* EXTRACTED RECORDS:
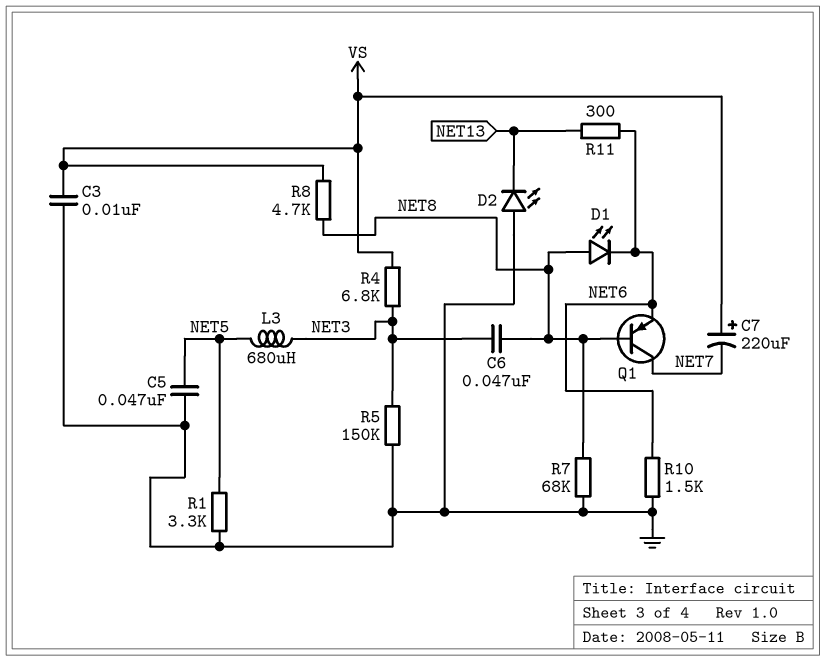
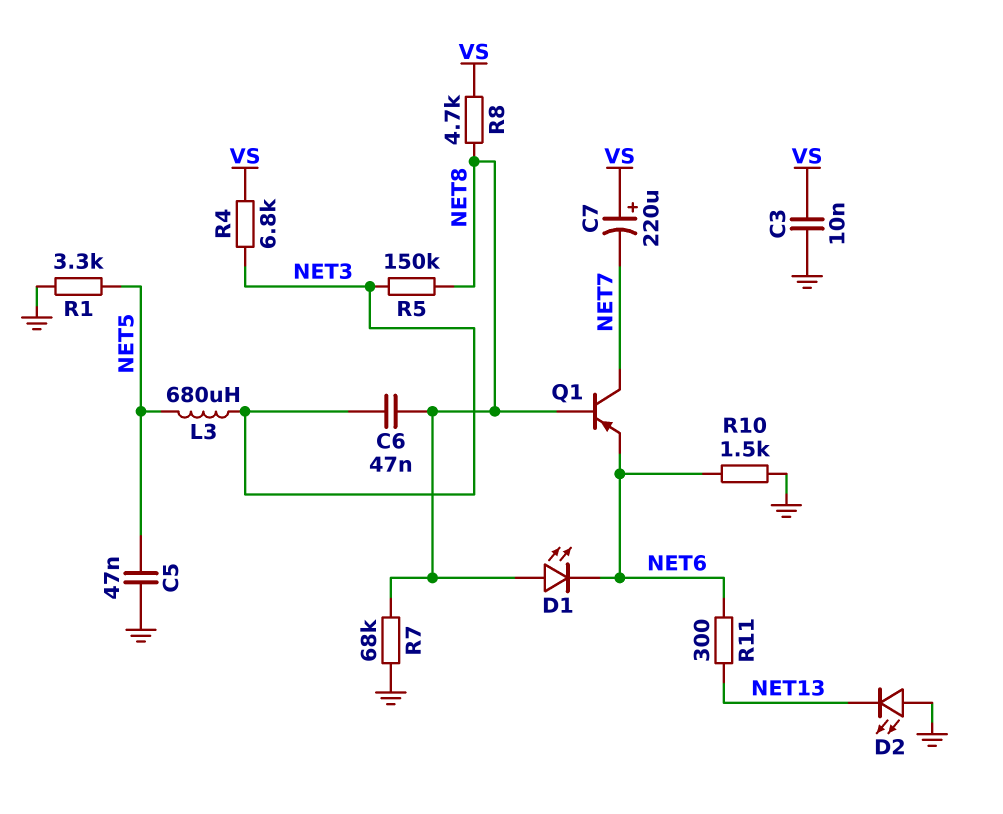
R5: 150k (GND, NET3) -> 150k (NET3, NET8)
--
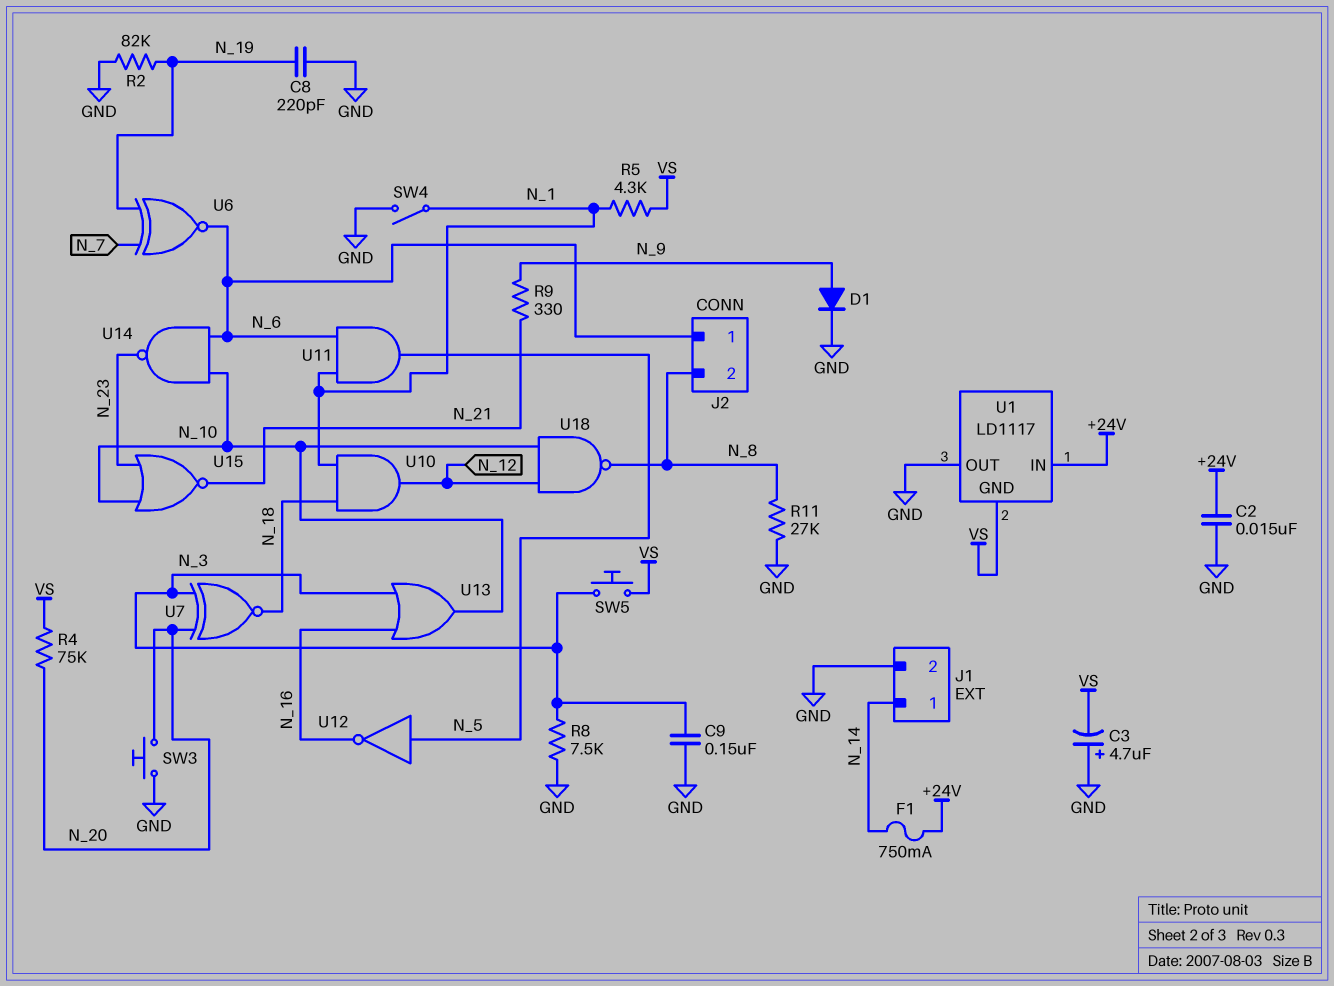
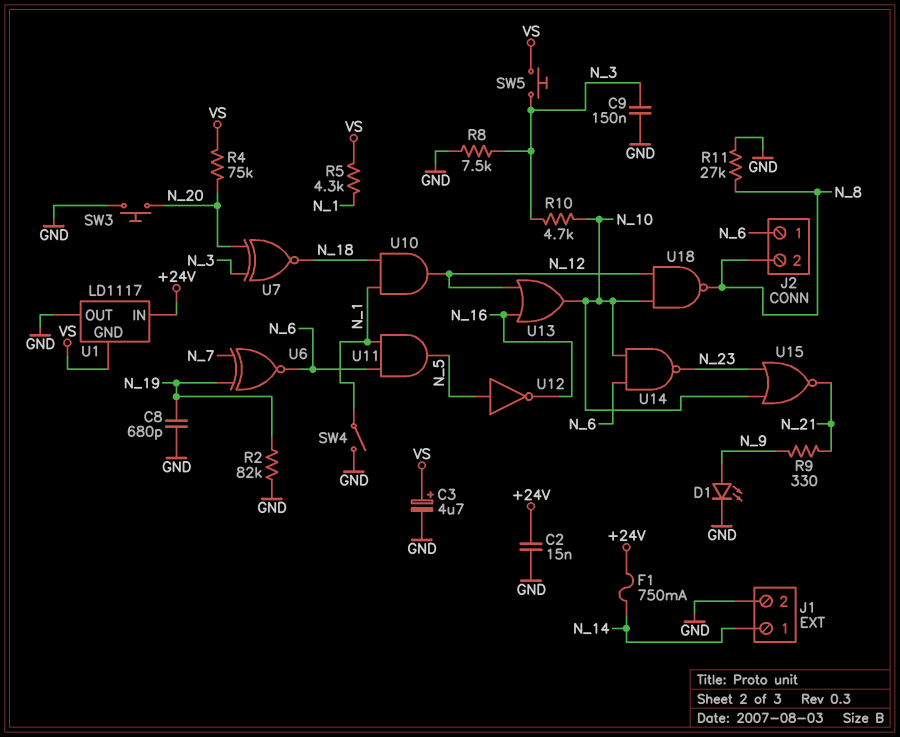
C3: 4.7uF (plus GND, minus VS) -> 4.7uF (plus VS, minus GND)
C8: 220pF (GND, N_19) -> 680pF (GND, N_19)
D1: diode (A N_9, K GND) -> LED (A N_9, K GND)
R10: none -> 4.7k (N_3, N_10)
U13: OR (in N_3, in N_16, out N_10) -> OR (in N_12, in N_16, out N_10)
==
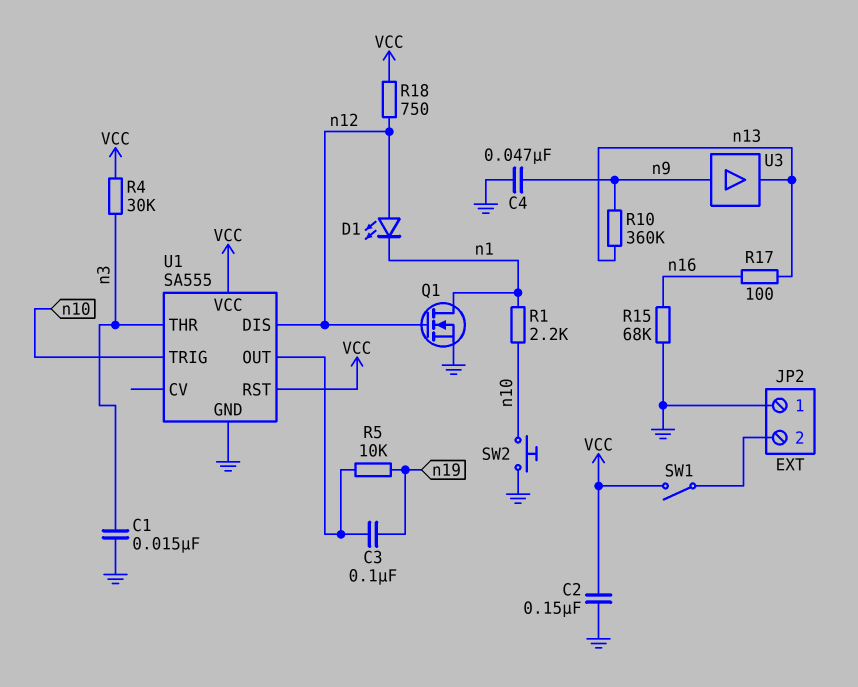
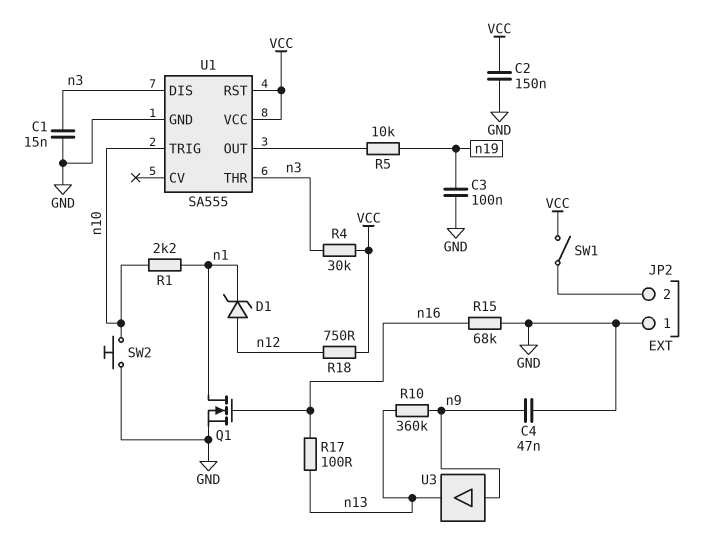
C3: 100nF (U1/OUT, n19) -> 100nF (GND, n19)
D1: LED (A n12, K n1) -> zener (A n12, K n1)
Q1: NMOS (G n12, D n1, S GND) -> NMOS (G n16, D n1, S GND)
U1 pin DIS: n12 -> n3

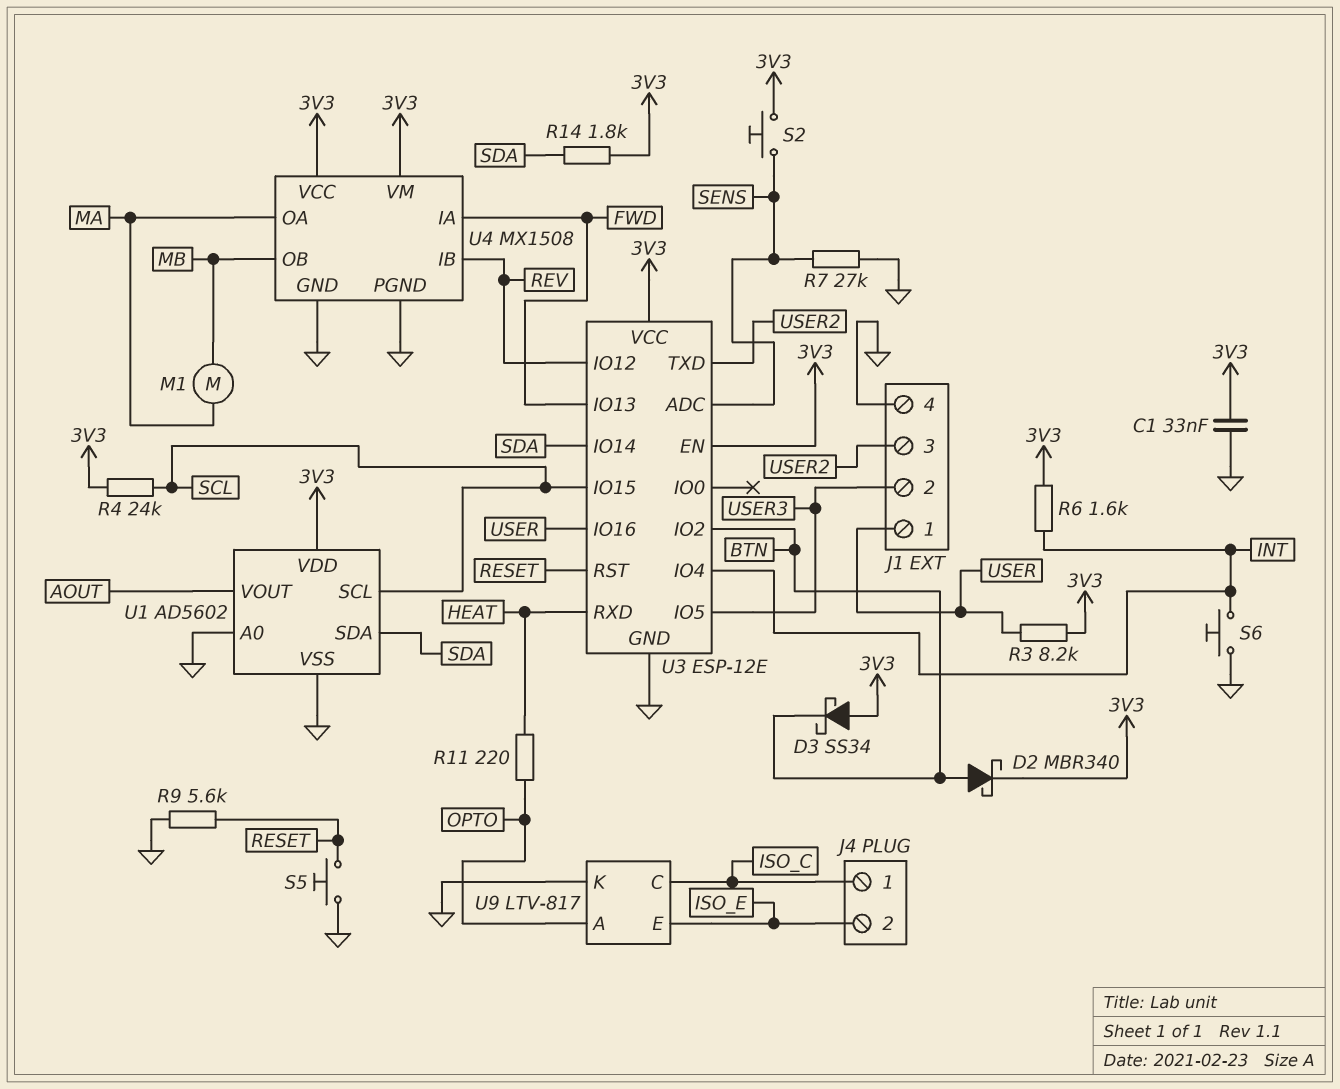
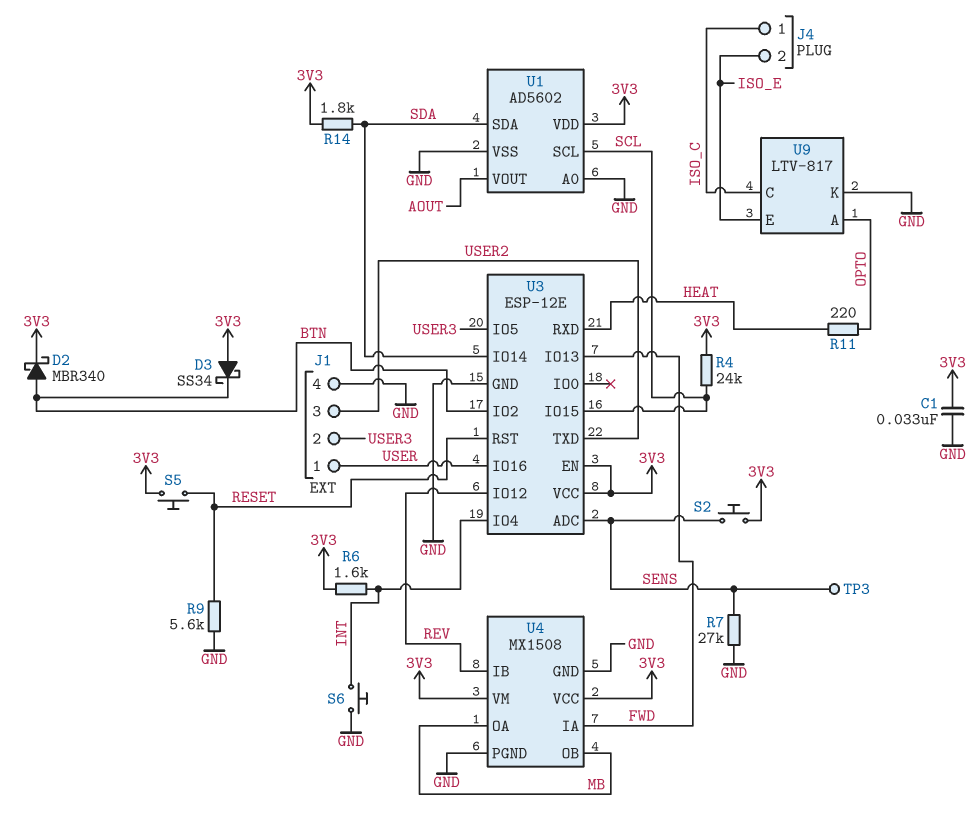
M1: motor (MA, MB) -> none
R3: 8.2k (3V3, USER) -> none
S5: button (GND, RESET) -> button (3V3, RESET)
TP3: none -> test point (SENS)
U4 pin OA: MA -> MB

* TASK BRIEF: Filter the records down to the lines that contain the string "none", and copy those lines.

* YOUR RESPONSE:
R10: none -> 4.7k (N_3, N_10)
M1: motor (MA, MB) -> none
R3: 8.2k (3V3, USER) -> none
TP3: none -> test point (SENS)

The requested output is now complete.